*** Block opens ***

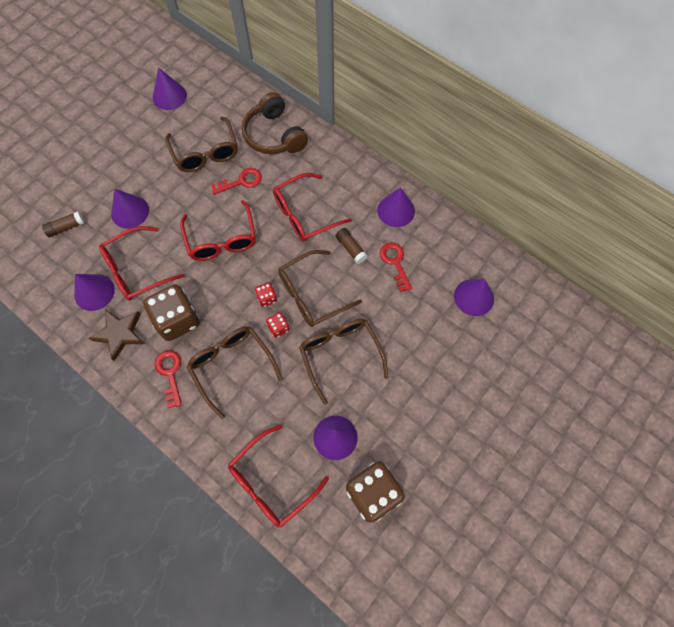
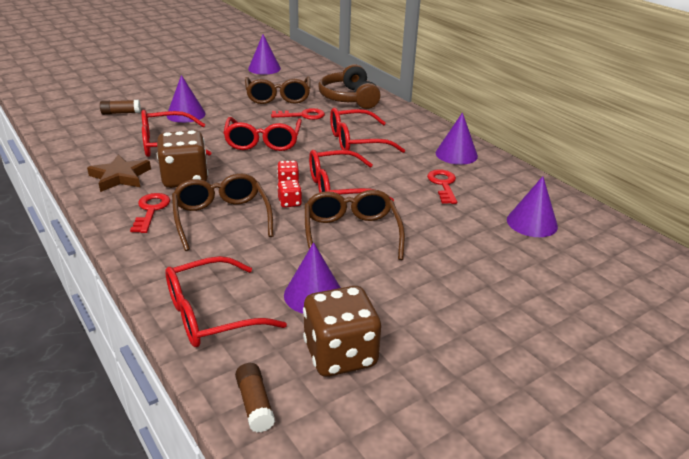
camera: 15 degrees right, 35 degrees down
purple cone [74,274,115,311] -> none
brown glasses [278,250,362,327] -> red glasses [309,150,394,202]
brown glue stick [335,228,368,264] -> brown glue stick moved to [235,363,275,432]

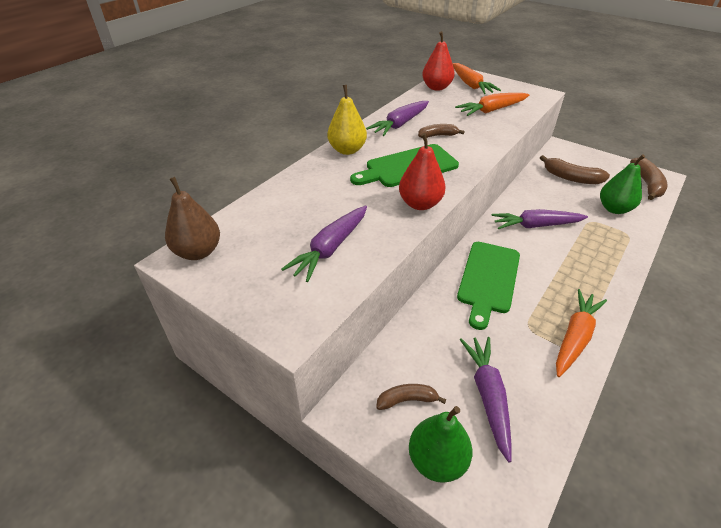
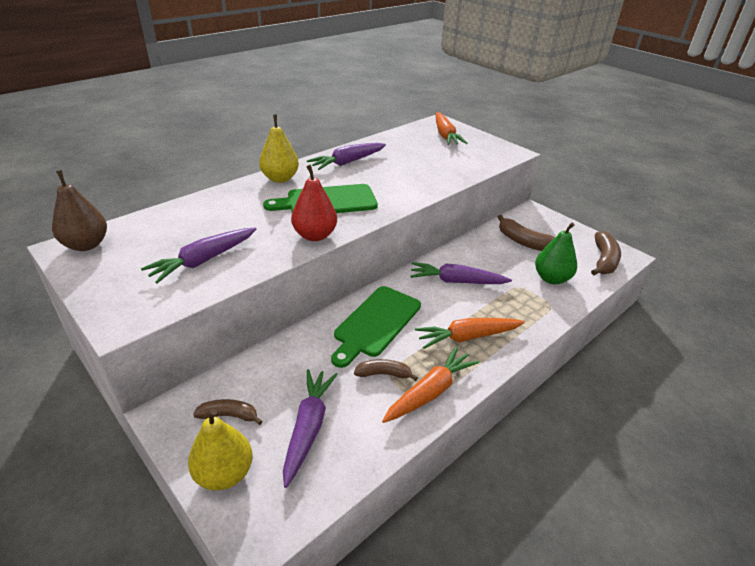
camera: 10 degrees right, 5 degrees down
green pear [409,406,473,483] -> yellow pear [188,409,253,491]
brown banana [418,124,465,138] -> brown banana moved to [354,359,418,381]
red pear [422,31,455,91] -> none
orange carrot [455,93,529,116] -> orange carrot moved to [415,318,525,349]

*** Block closes ***

* WHAT THE EXERCISE ASKS:
Every record gets retyped exactly; no picture goes into the copy.

* EXERCISE RESULT:
camera: 15 degrees right, 35 degrees down
purple cone [74,274,115,311] -> none
brown glasses [278,250,362,327] -> red glasses [309,150,394,202]
brown glue stick [335,228,368,264] -> brown glue stick moved to [235,363,275,432]

camera: 10 degrees right, 5 degrees down
green pear [409,406,473,483] -> yellow pear [188,409,253,491]
brown banana [418,124,465,138] -> brown banana moved to [354,359,418,381]
red pear [422,31,455,91] -> none
orange carrot [455,93,529,116] -> orange carrot moved to [415,318,525,349]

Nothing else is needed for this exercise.